→ Assignment: Could you retype the lines below, starting at the line holding "building: none -> [105,37,141,68]" and stopping at the line holding "building: [285,107,314,145] -> none", inclusive? Copy them exactly and drop the images.

→ Exercise data:
————————

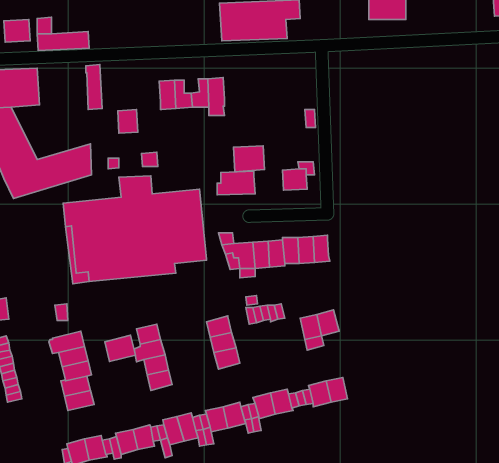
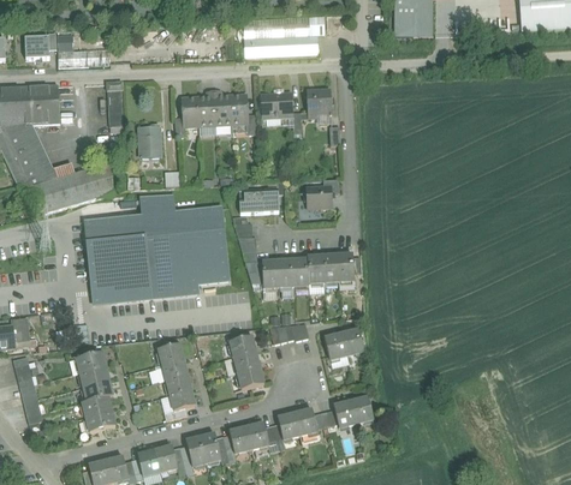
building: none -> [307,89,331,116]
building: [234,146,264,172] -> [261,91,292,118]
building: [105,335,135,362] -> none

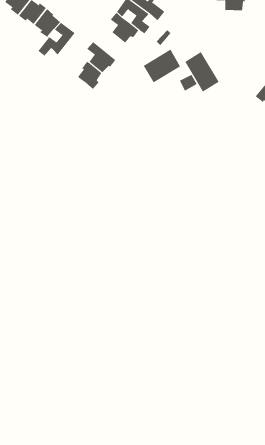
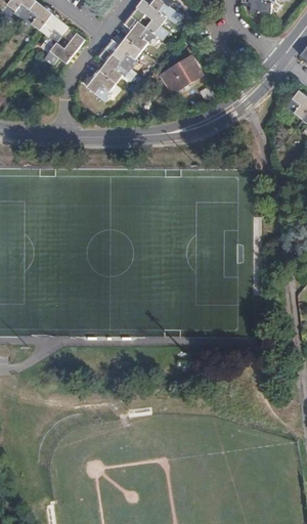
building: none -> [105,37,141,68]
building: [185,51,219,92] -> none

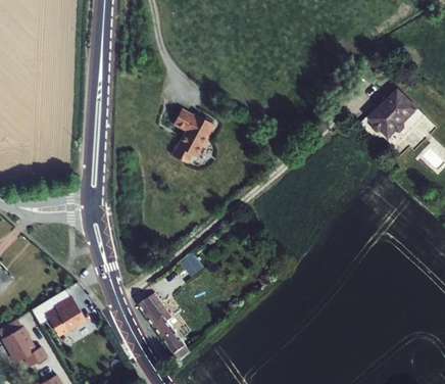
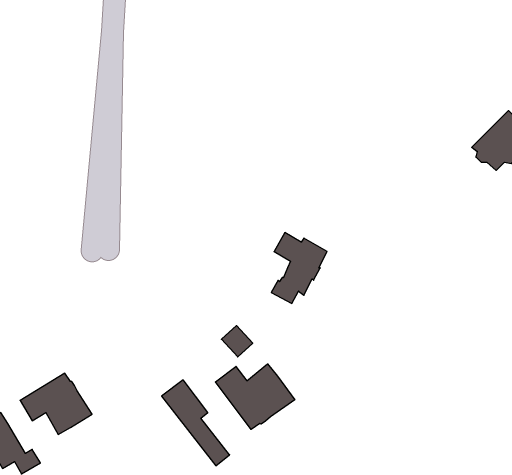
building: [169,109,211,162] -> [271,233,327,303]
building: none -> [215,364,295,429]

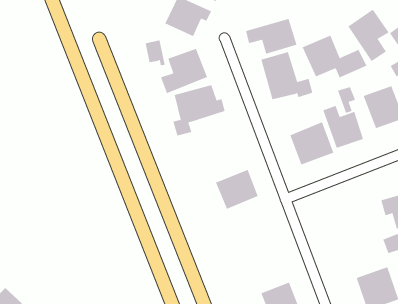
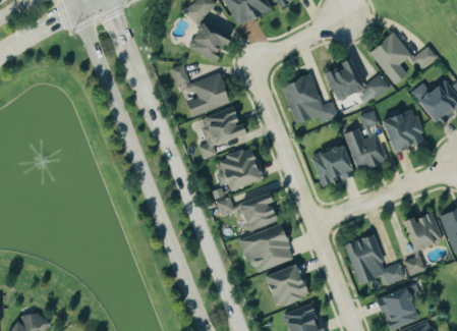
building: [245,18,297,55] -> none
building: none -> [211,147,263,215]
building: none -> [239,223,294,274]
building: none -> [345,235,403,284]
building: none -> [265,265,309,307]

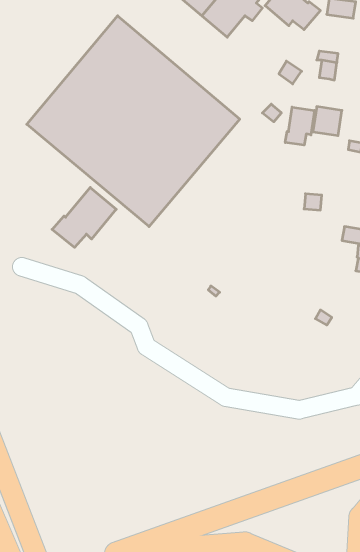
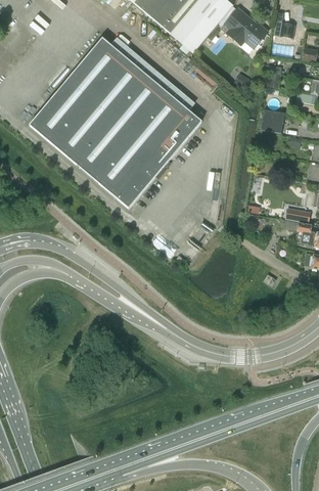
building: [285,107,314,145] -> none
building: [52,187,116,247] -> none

————————

→ Exercise result:
building: none -> [105,37,141,68]
building: [185,51,219,92] -> none

building: [169,109,211,162] -> [271,233,327,303]
building: none -> [215,364,295,429]

building: [245,18,297,55] -> none
building: none -> [211,147,263,215]
building: none -> [239,223,294,274]
building: none -> [345,235,403,284]
building: none -> [265,265,309,307]

building: [285,107,314,145] -> none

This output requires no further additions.